* **Scene geometry questions**:
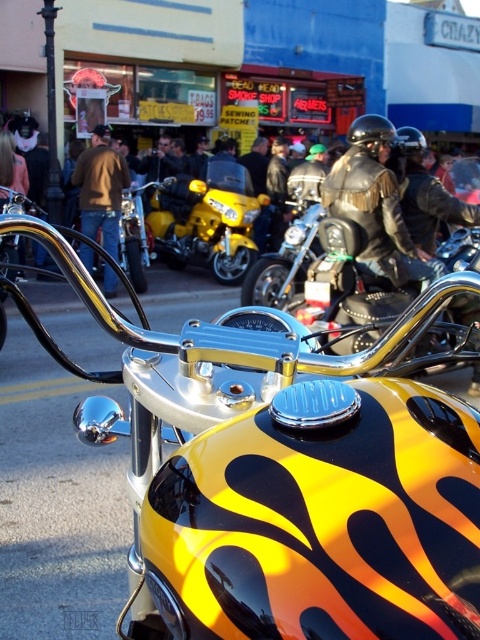
Question: Does shiny chrome motorcycle at center have a smaller size compared to brown leather jacket at center?

Choices:
 (A) no
 (B) yes

Answer: (B)

Question: Estimate the real-world distances between objects in this image. Which object is closer to the flame-painted chrome motorcycle at center?

Choices:
 (A) shiny chrome motorcycle at center
 (B) yellow metallic motorcycle at center
 (C) brown leather jacket at center
 (D) leather jacket at center

Answer: (D)

Question: Is yellow metallic motorcycle at center closer to the viewer compared to leather jacket at center?

Choices:
 (A) no
 (B) yes

Answer: (A)

Question: Based on their relative distances, which object is farther from the yellow metallic motorcycle at center?

Choices:
 (A) brown leather jacket at center
 (B) shiny chrome motorcycle at center
 (C) leather jacket at center
 (D) flame-painted chrome motorcycle at center

Answer: (D)

Question: Is flame-painted chrome motorcycle at center closer to camera compared to brown leather jacket at center?

Choices:
 (A) no
 (B) yes

Answer: (B)

Question: Which is nearer to the shiny chrome motorcycle at center?

Choices:
 (A) flame-painted chrome motorcycle at center
 (B) yellow metallic motorcycle at center
 (C) brown leather jacket at center

Answer: (C)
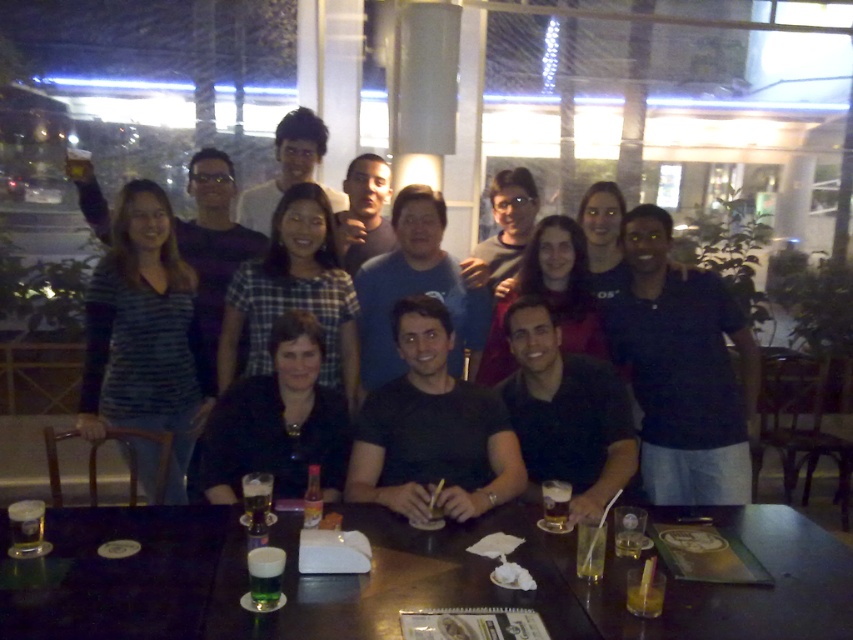
Question: Which of the following is the closest to the observer?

* **Task details**: Put the lines of the rows into a numbered list, starting with the line that contains "Answer: (C)" and going on through the end of the rows, and skip any blank lines. Leave the pictures out of the list.

* **Answer to this exercise**:
1. Answer: (C)
2. Question: Which of the following is the closest to the observer?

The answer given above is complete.